— GEGEVEN OPDRACHT —
Filter alsjeblieft de onderstaande gegevens en neem elke regel over waarin het woord "acciaccatura" staat.

===============

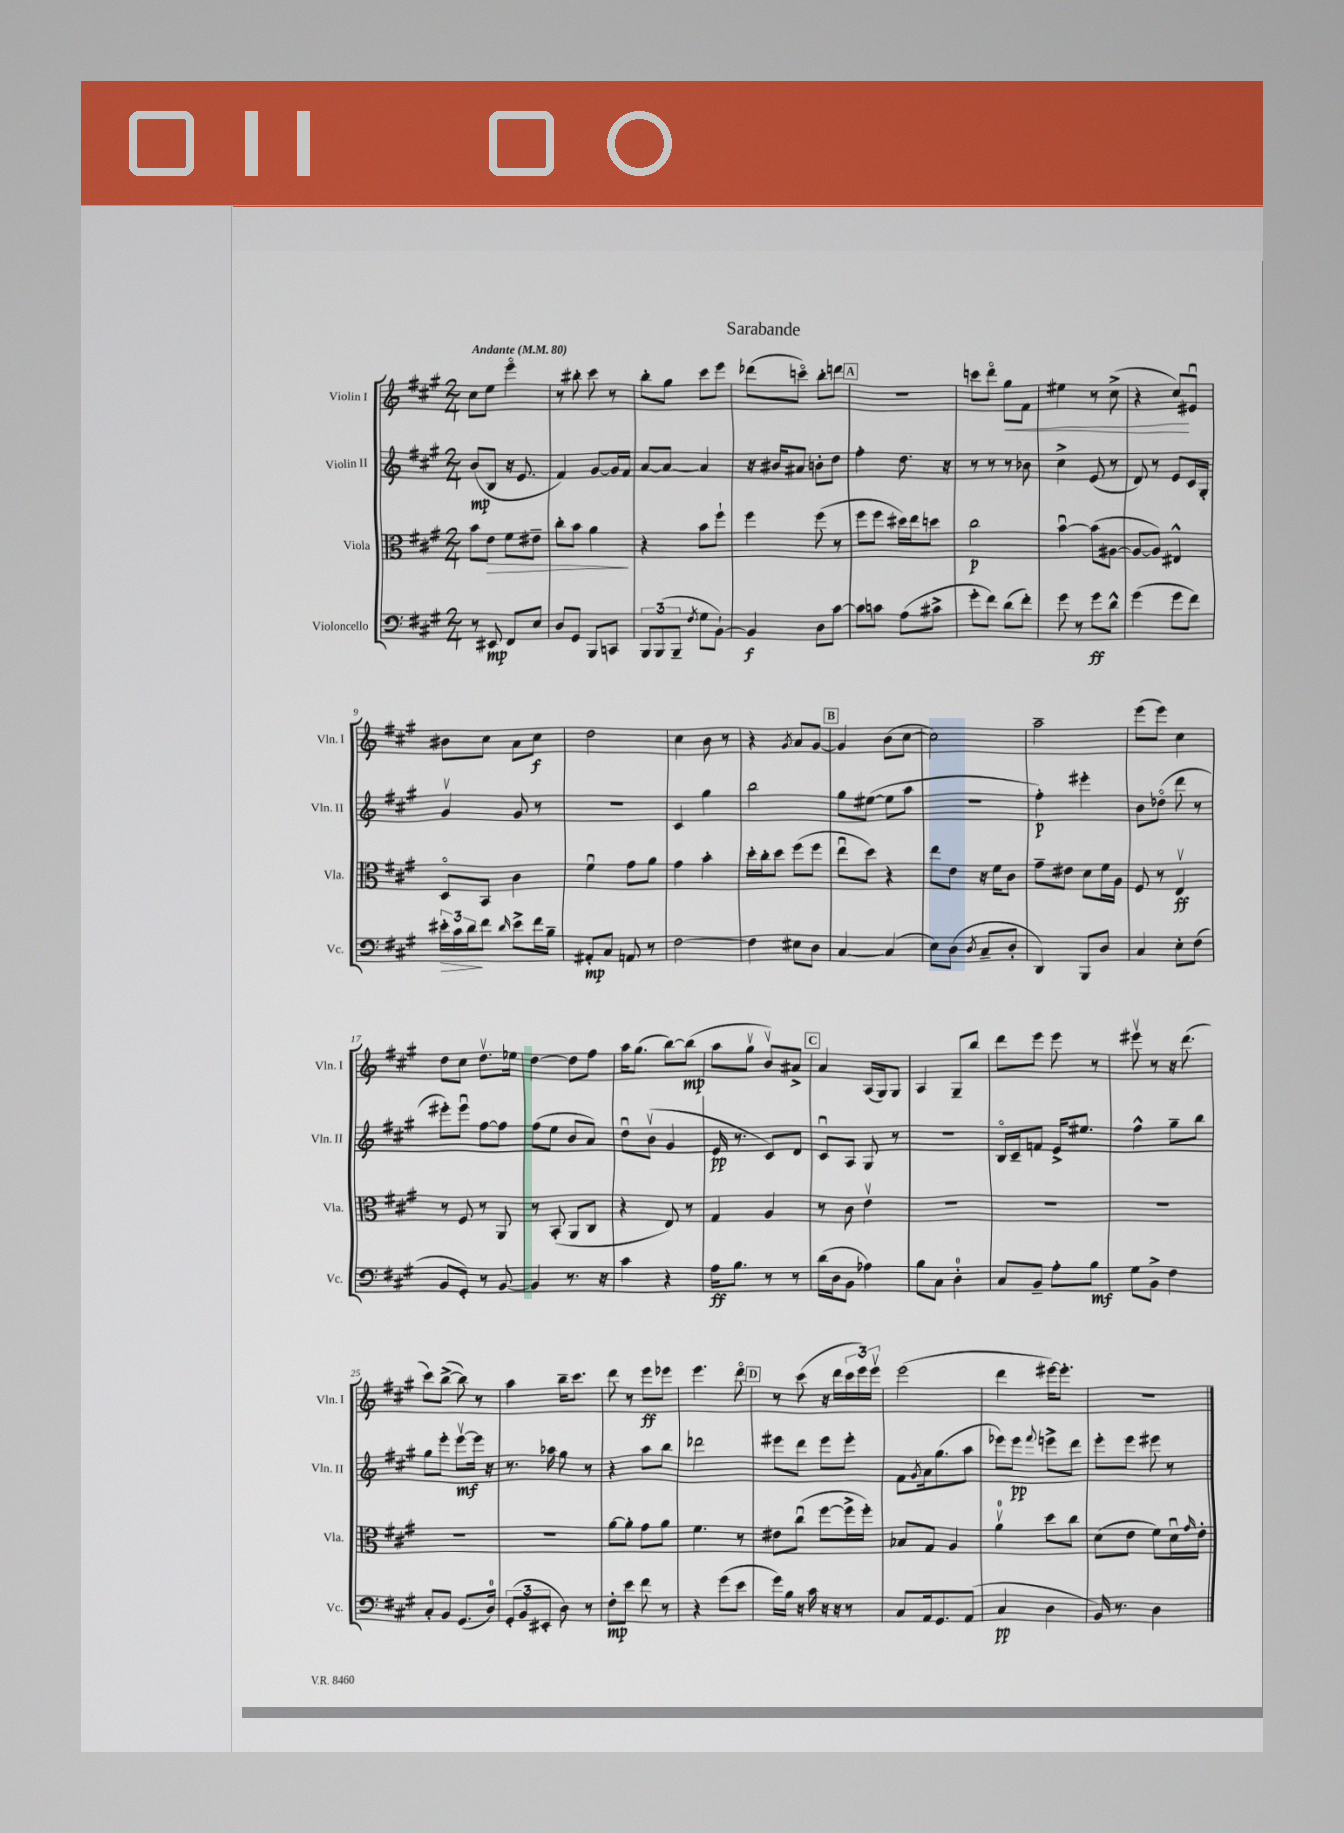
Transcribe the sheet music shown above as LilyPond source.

\header { title = "Sarabande" }
<<
\new StaffGroup <<
\new Staff = "s0" \with { instrumentName = "Violin I" shortInstrumentName = "Vln. I" } {
    \clef treble \key a \major \numericTimeSignature \time 2/4 \tempo "Andante" 4 = 80
    cis''8 e''8 e'''4\flageolet |
    r8 bis''8-. cis'''8 r8 |
    b''8-. gis''8 cis'''8 e'''8 |
    des'''8( c'''8\flageolet) b''8-. d'''8 |
    \mark \markup { \box "A" } R2 |
    c'''8 d'''8\flageolet gis''8\< fis'8 |
    eis''4 r8 cis''8->( |
    r4 cis''8\!) eis'8\downbow |
    bis'8 cis''8 a'8 cis''8\f |
    d''2 |
    cis''4 b'8 r8 |
    r4 \acciaccatura { gis'8 } a'8 gis'8~ |
    \mark \markup { \box "B" } gis'4 b'8( cis''8~ |
    cis''2) |
    a''2-- |
    e'''8( e'''8) cis''4 |
    d''8 cis''8 d''8.\upbow ees''16 |
    d''4~ d''8 fis''8 |
    a''16 gis''8.( b''8~) b''8\mp( |
    a''8 gis''8\upbow b'8\upbow) ais'8-> |
    \mark \markup { \box "C" } a'4 a16( gis16) gis8 |
    a4 gis8-- b''8 |
    d'''8 e'''8 e'''8 r8 |
    eis'''8\upbow r8 r16 d'''8.( |
    cis'''8) b''8~->( b''8) r8 |
    a''4 b''16-- cis'''8. |
    d'''8 r8 e'''8\ff ees'''8 |
    e'''4. d'''8\flageolet |
    \mark \markup { \box "D" } r8 cis'''8( r16 d'''16 \tuplet 3/2 { cis'''16 e'''16) e'''16\upbow } |
    e'''2( |
    d'''4 eis'''16~) eis'''8.-. |
    R2 \bar "|." |
}
\new Staff = "s1" \with { instrumentName = "Violin II" shortInstrumentName = "Vln. II" } {
    \clef treble \key a \major \numericTimeSignature \time 2/4
    b'8\mp( b8 r16 e'8. |
    fis'4) gis'8~ gis'16 fis'16 |
    a'8~ a'8~ a'4 |
    r16 bis'16 ais'8 b'8-. d''8 |
    \mark \markup { \box "A" } fis''4-. d''8. r16 |
    r8 r8 r8 bes'8 |
    cis''4-> e'8( r8 |
    d'8) r8 e'8 cis'16 gis16-. |
    gis'4\upbow gis'8 r8 |
    R2 |
    cis'4 gis''4 |
    b''2 |
    \mark \markup { \box "B" } gis''8 eis''8~( eis''8 a''8 |
    R2 |
    fis''4-.\p) eis'''4-. |
    b'8 des''8\flageolet( d'''8 r8 |
    eis'''8-.) eis'''8\downbow fis''8~ fis''8 |
    fis''8( e''8 b'8 a'8) |
    d''8\downbow b'8\upbow( gis'4 |
    e'16\pp r8. cis'8) d'8 |
    \mark \markup { \box "C" } cis'8\downbow a8 gis8 r8 |
    R2 |
    b16\flageolet cis'16-- f'8 e'16-> eis''8. |
    fis''4-^ gis''8-- b''8 |
    gis''8 e'''8-. e'''8~\upbow\mf e'''16 r16 |
    r8. aes''16 gis''8 r8 |
    r4 a''8 b''8 |
    des'''2 |
    \mark \markup { \box "D" } eis'''8 d'''8 eis'''8 eis'''8-. |
    fis'8 \acciaccatura { gis'8 } a'16 gis''8.( a''8 |
    ees'''8) ees'''8\pp \appoggiatura { fis'''8 } e'''8-> d'''8 |
    e'''8-. e'''8 eis'''8 r8 \bar "|." |
}
\new Staff = "s2" \with { instrumentName = "Viola" shortInstrumentName = "Vla." } {
    \clef alto \key a \major \numericTimeSignature \time 2/4
    b'8 e'8\> fis'8 eis'8-- |
    cis''8-. b'8 a'4\! |
    r4 b'8 fis''8-! |
    fis''4 fis''8( r8 |
    \mark \markup { \box "A" } fis''8 fis''8 dis''16) e''16 d''8 |
    cis''2\p |
    b'4~\downbow b'8( ais8~ |
    ais8~ ais8) eis4-^ |
    d8\flageolet b,8 cis'4 |
    fis'4\downbow gis'8 a'8 |
    gis'4 b'4-. |
    d''16-. cis''16-. d''8 fis''8( fis''8 |
    \mark \markup { \box "B" } e''8\downbow d''8) r4 |
    e''8 e'8 r16 fis'16 cis'8 |
    gis'8-- eis'8 d'8 fis'16 a16 |
    fis8 r8 e4\upbow\ff |
    r8 fis8 r8 a,8 |
    r8 b,8-.( a,8 cis8 |
    r4 e8) r8 |
    gis4 a4 |
    \mark \markup { \box "C" } r8 cis'8 e'4\upbow |
    R2 |
    R2 |
    R2 |
    R2 |
    R2 |
    a'8~ a'8-. gis'8 a'8 |
    fis'4. r8 |
    \mark \markup { \box "D" } eis'8 cis''8\downbow( fis''8~ fis''16-> fis''16-.) |
    bes8 gis8 a4 |
    a'4-0\upbow d''8 cis''8 |
    d'8( e'8 fis'8) d'16\downbow \grace { gis'16 } e'16-. \bar "|." |
}
\new Staff = "s3" \with { instrumentName = "Violoncello" shortInstrumentName = "Vc." } {
    \clef bass \key a \major \numericTimeSignature \time 2/4
    r8 eis,8\mp fis,8 e8 |
    d8 gis,8 b,,8 c,8 |
    \tuplet 3/2 { b,,8 b,,8( b,,8-- } \acciaccatura { fis8 } gis8 b,8~-!) |
    b,4\f d8 cis'8~ |
    \mark \markup { \box "A" } cis'8 c'8 a8( cis'8-> |
    gis'8-. fis'8) d'8( fis'8-.) |
    gis'8 r8 gis'8\ff d'8-^ |
    gis'4( gis'8 fis'8) |
    \tuplet 3/2 { eis'16-.\> cis'16 d'16\! } fis'8 \grace { d'16 } eis'8-> fis'16 b16-- |
    ais,8-.\mp cis8 a,8 r8 |
    fis2~ |
    fis4 eis8 d8 |
    \mark \markup { \box "B" } cis4~ cis4( |
    e8) d8( \acciaccatura { d8 } cis8-- d8-. |
    d,4) b,,8 d8 |
    cis4 e8-. fis8( |
    b,8 gis,8-.) r8 b,8~ |
    b,4 r8. r16 |
    cis'4 r4 |
    a16\ff b8. r8 r8 |
    \mark \markup { \box "C" } d'16( d16 b,8 aes4) |
    b8 cis8 d4-0-. |
    cis8 b,8-- a8-. b8\mf |
    gis8 b,8-> fis4 |
    cis8-. b,8 gis,8.( d16-0) |
    \tuplet 3/2 { gis,8-.( b,8 eis,8-. } d8) r8 |
    fis8-.\mp e'8 fis'8 r8 |
    r4 gis'8( e'8 |
    \mark \markup { \box "D" } gis'16) b16 r16 cis'16 r16 r16 r8 |
    cis8 a,16 gis,8. a,8( |
    cis4\pp d4 |
    b,16) r8. d4 \bar "|." |
}
>>
>>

===============

— VOLLEDIG ANTWOORD —
    r4 \acciaccatura { gis'8 } a'8 gis'8~ |
    fis'8 \acciaccatura { gis'8 } a'16 gis''8.( a''8 |
    \tuplet 3/2 { b,,8 b,,8( b,,8-- } \acciaccatura { fis8 } gis8 b,8~-!) |
    e8) d8( \acciaccatura { d8 } cis8-- d8-. |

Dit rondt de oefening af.